__Working data__:

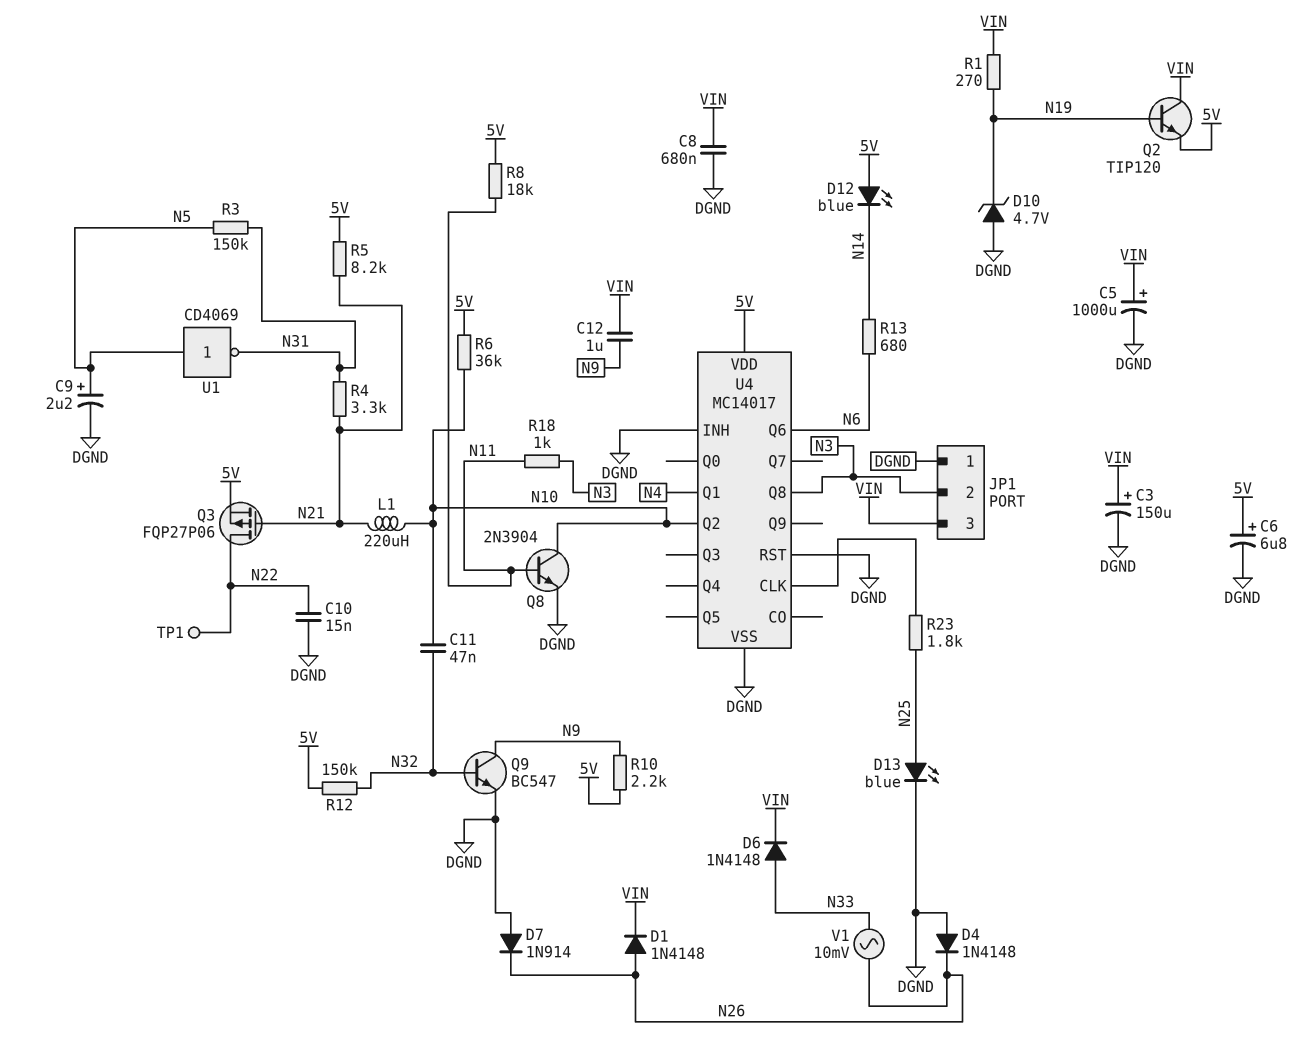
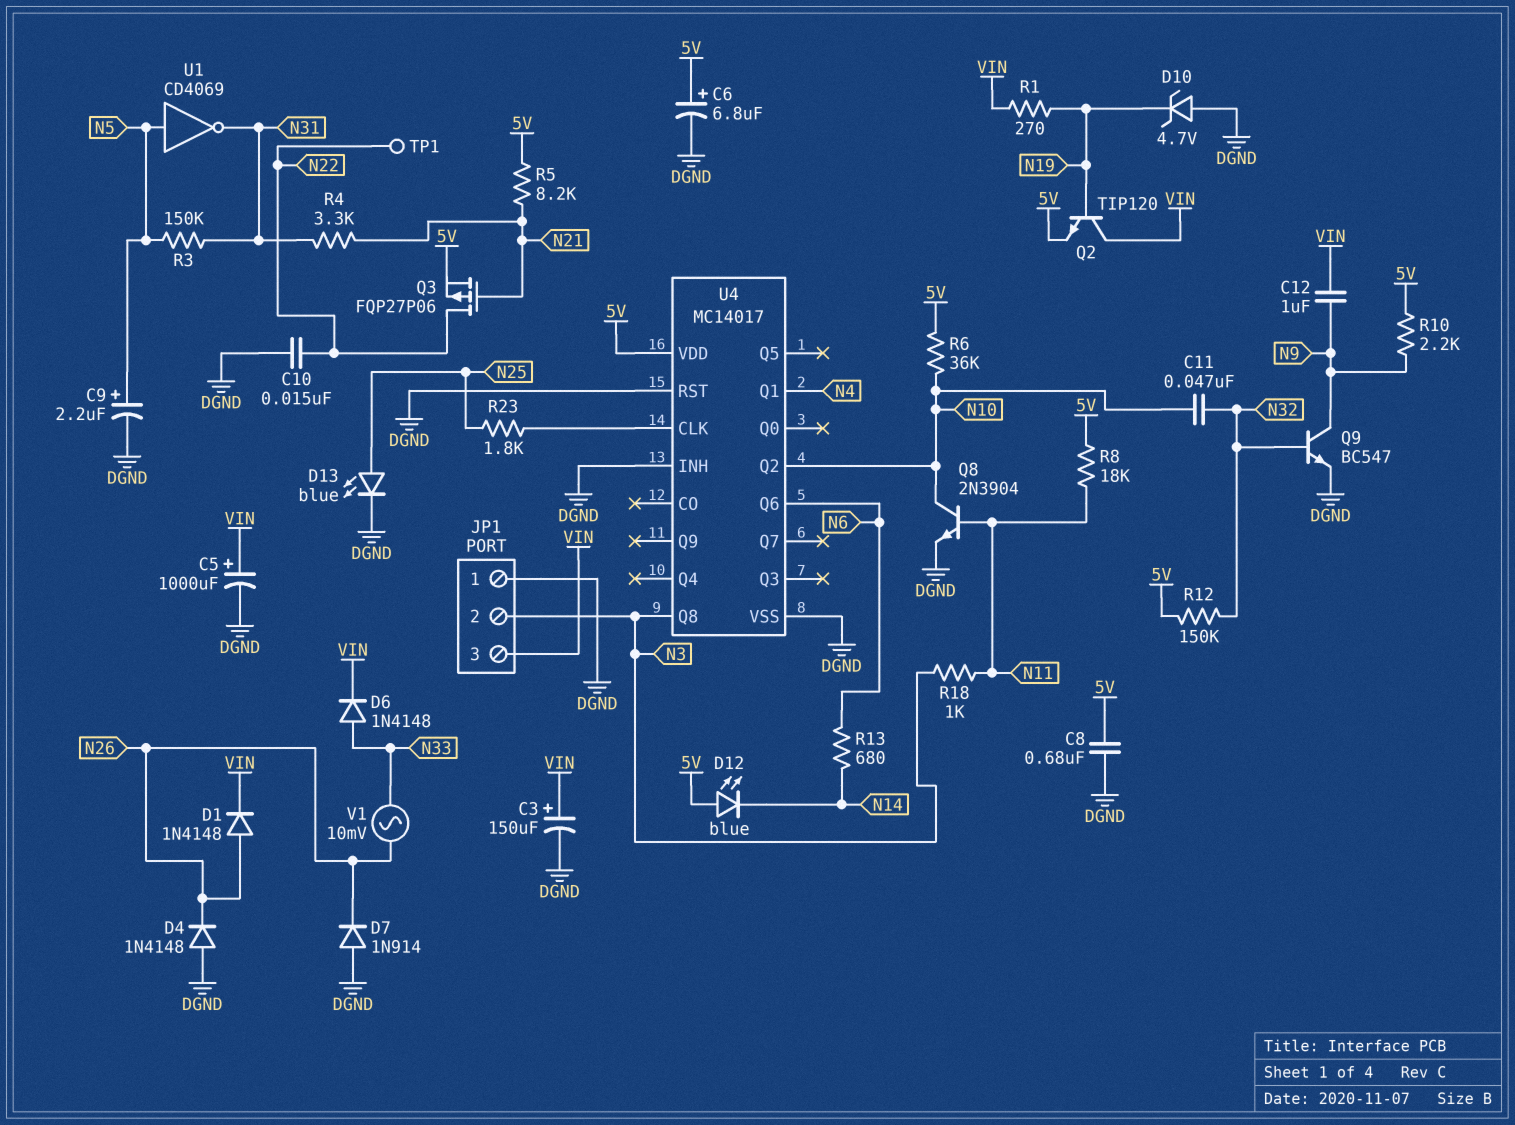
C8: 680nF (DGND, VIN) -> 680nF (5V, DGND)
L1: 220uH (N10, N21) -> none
--
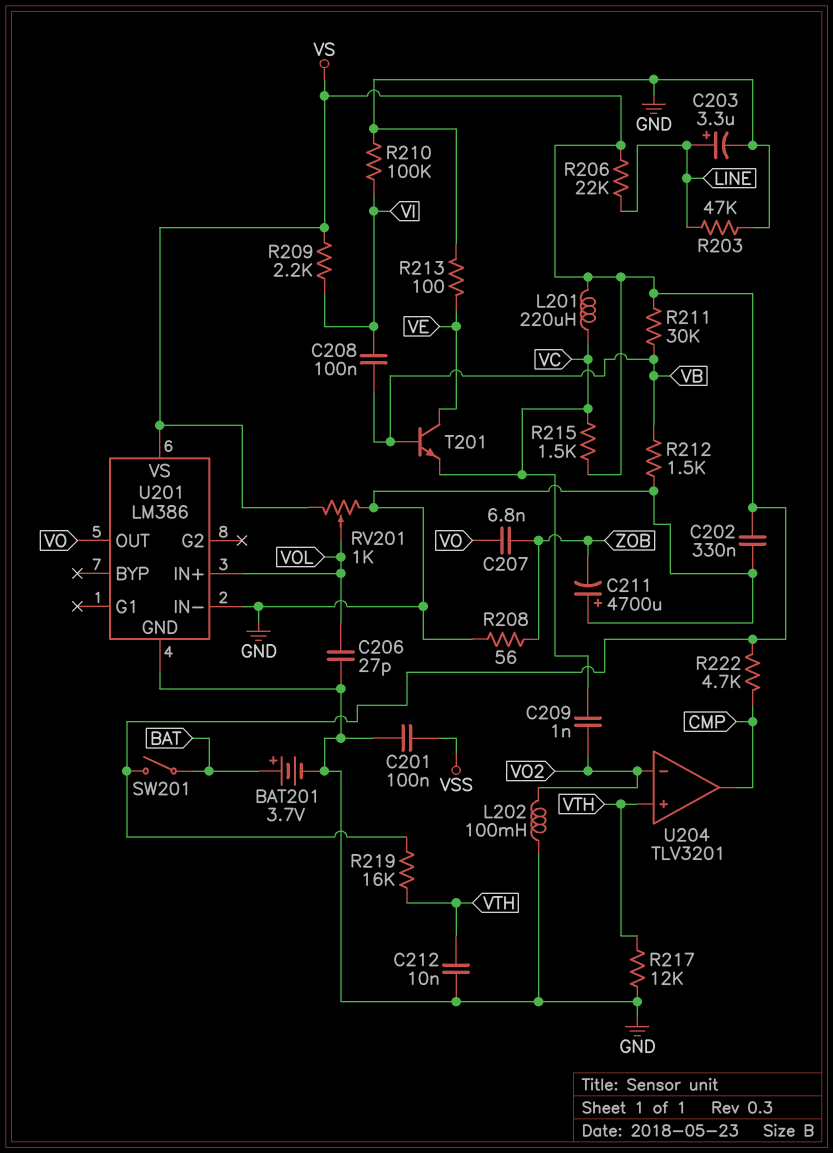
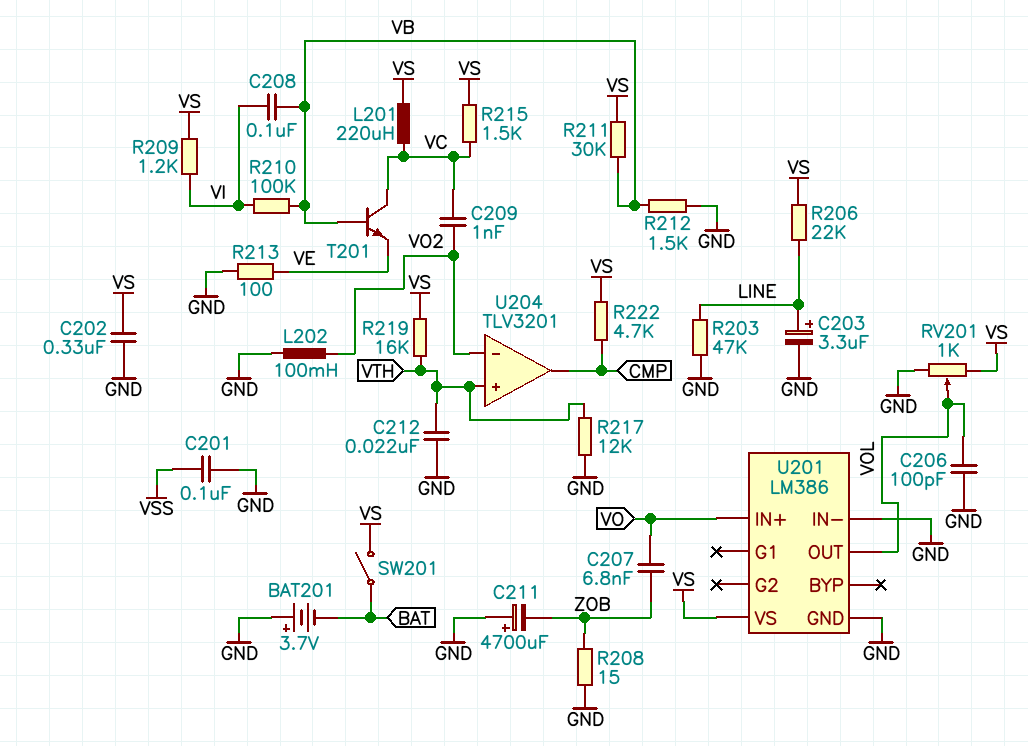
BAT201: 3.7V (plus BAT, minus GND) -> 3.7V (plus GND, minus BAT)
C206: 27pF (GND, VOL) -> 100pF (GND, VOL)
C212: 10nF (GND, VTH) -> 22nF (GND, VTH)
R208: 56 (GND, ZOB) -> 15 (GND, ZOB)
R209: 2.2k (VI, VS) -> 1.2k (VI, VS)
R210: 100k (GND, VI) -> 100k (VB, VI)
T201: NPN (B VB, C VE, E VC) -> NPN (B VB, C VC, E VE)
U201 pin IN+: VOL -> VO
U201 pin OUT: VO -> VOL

__Your objective__:
From the entries above, extract only the lines running from the one containing "C8: 680nF (DGND, VIN) -> 680nF (5V, DGND)" through the one containing "L1: 220uH (N10, N21) -> none", inclusive.

__Solution below__:
C8: 680nF (DGND, VIN) -> 680nF (5V, DGND)
L1: 220uH (N10, N21) -> none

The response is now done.